Data shown »
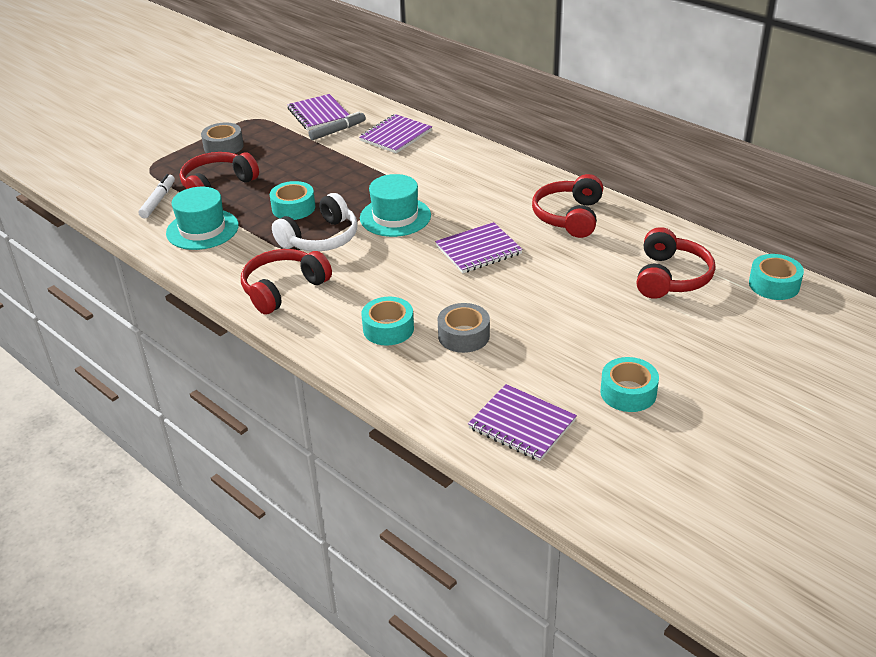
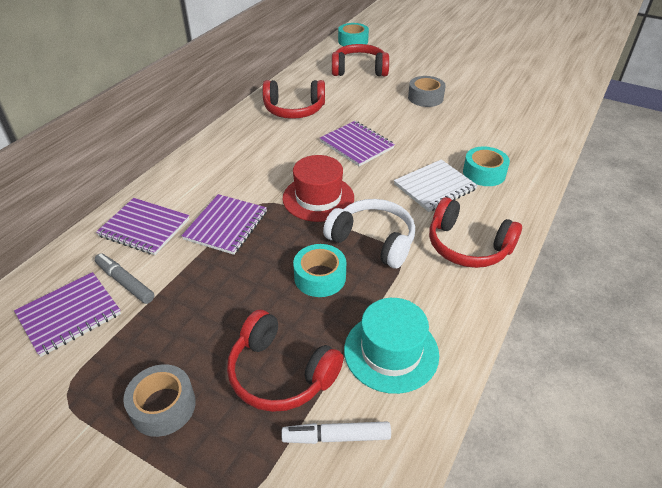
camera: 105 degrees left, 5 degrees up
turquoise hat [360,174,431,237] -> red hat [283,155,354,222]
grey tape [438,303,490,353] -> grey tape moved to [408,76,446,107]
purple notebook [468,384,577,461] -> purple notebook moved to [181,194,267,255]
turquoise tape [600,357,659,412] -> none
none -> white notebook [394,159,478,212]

...

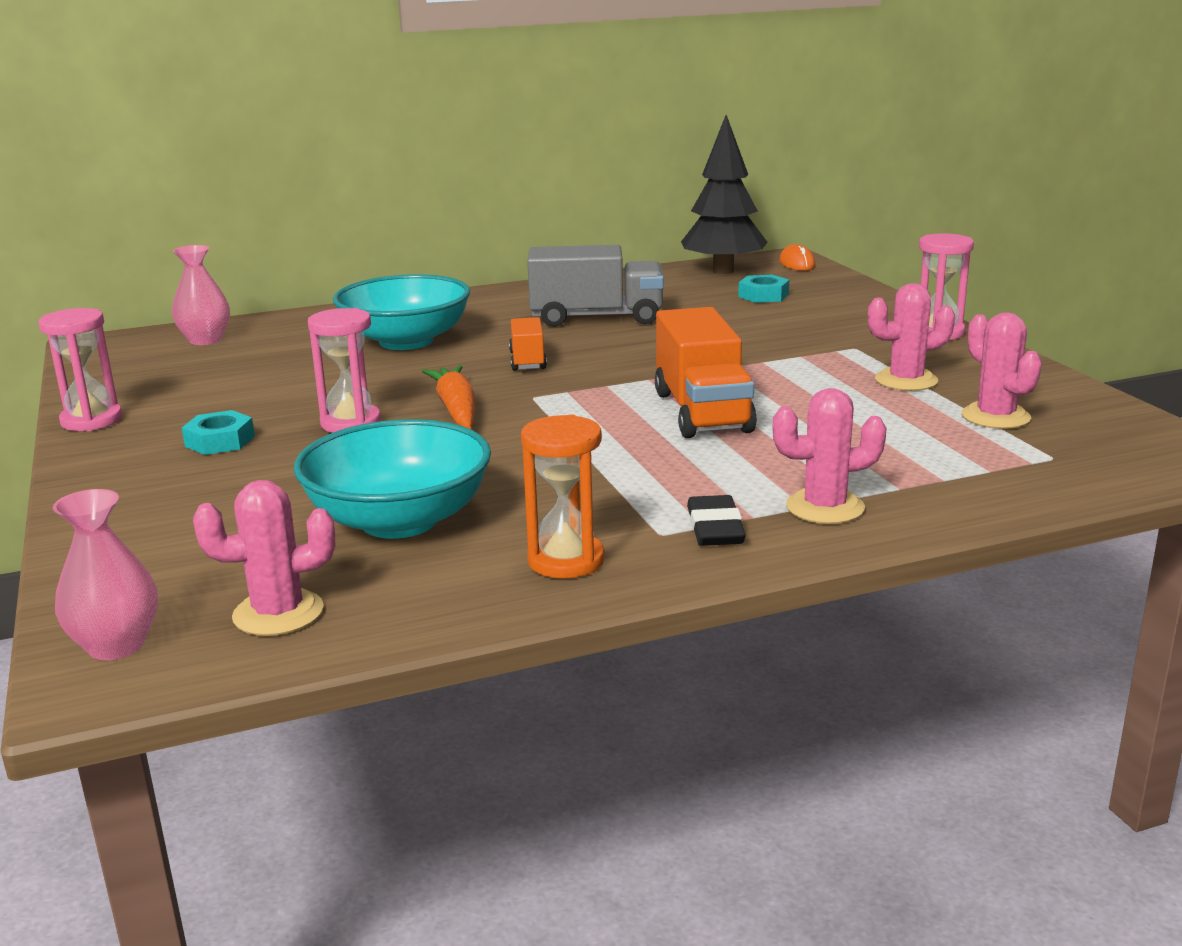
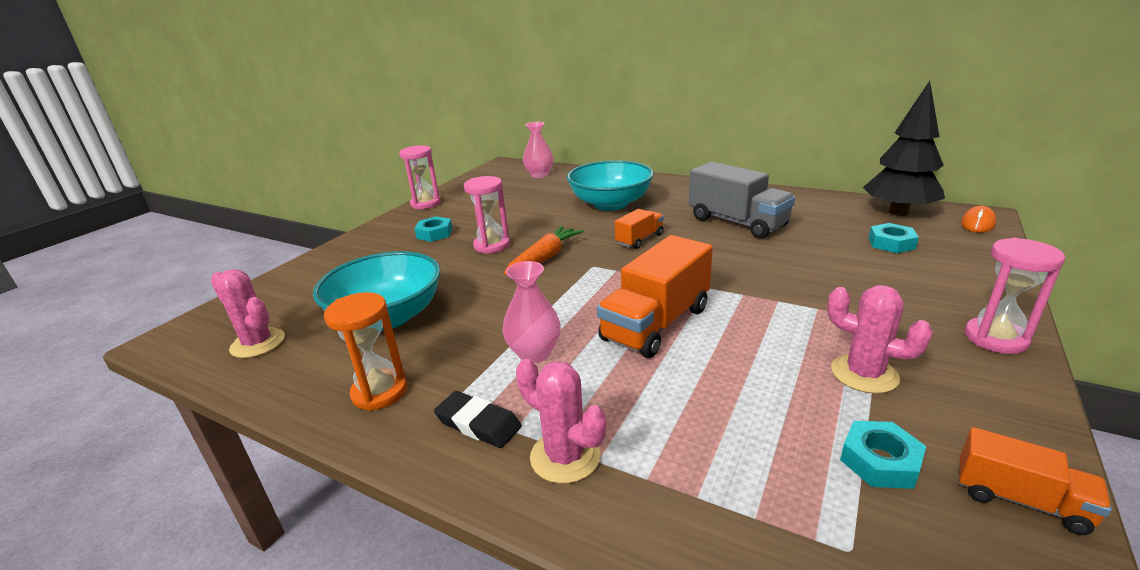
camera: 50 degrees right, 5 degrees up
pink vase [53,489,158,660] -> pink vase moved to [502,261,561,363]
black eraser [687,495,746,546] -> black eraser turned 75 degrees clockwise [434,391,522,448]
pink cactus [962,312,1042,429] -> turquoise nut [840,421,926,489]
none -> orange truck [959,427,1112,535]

...

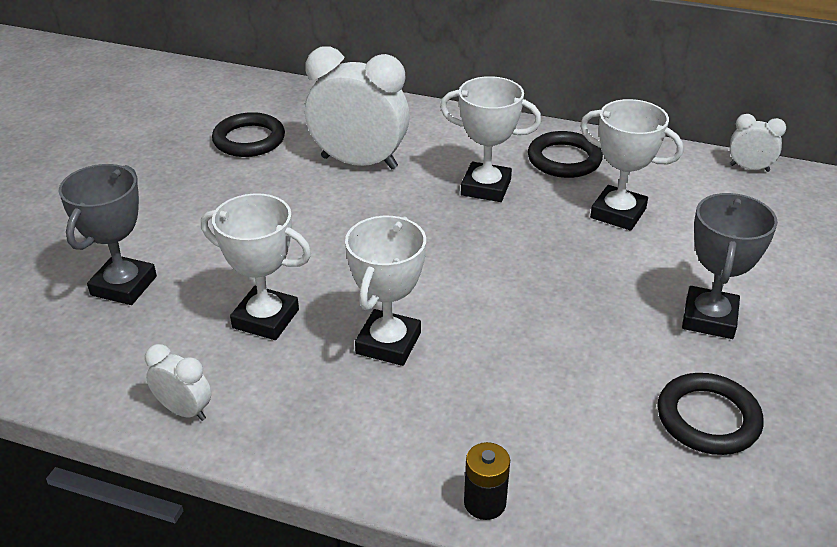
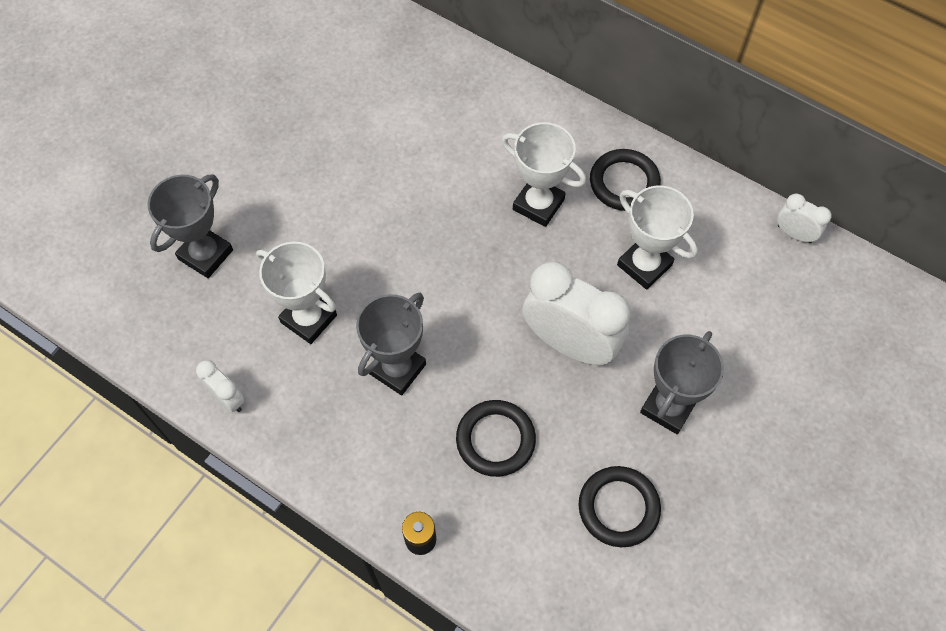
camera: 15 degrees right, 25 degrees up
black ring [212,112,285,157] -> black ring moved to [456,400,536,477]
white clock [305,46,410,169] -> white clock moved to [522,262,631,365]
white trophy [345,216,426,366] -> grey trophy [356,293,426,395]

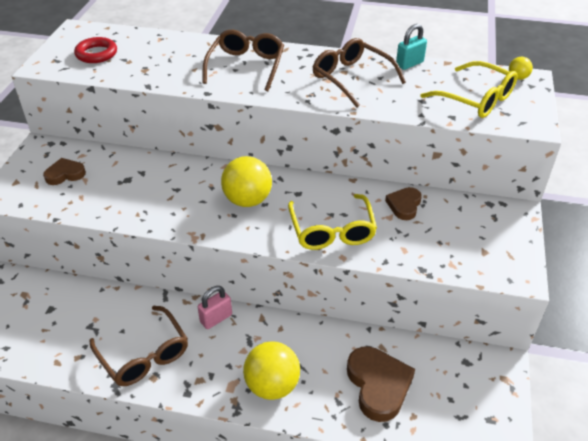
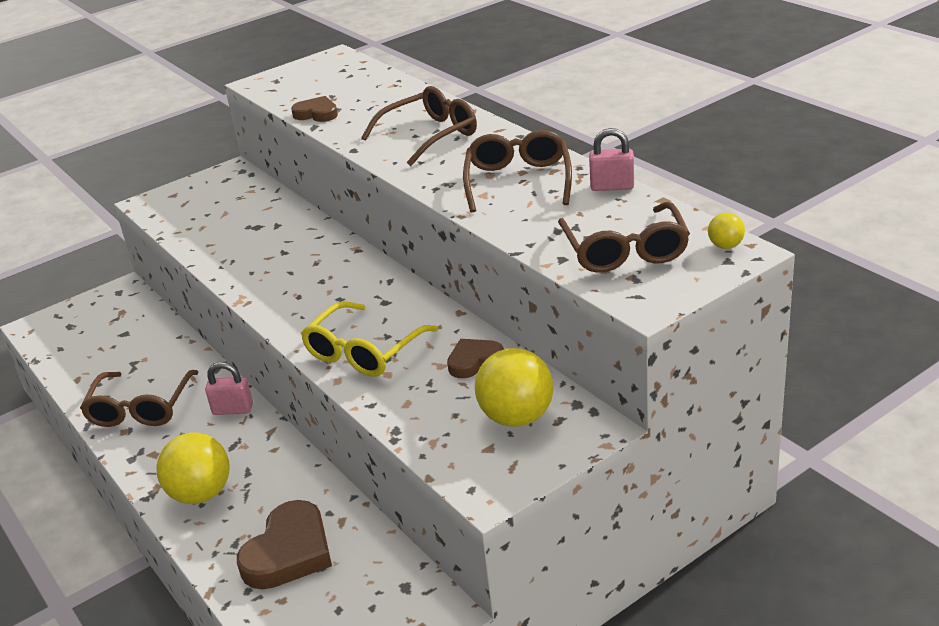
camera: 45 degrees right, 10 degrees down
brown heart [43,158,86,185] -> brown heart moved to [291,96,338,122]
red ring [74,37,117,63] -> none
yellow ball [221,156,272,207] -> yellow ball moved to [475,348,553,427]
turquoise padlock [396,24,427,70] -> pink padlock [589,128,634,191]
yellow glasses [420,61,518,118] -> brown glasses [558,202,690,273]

What to produce » Copy, from the lines above, each one that holds "right".

Expected answer »
camera: 50 degrees right, 5 degrees up
camera: 15 degrees right, 25 degrees up
camera: 45 degrees right, 10 degrees down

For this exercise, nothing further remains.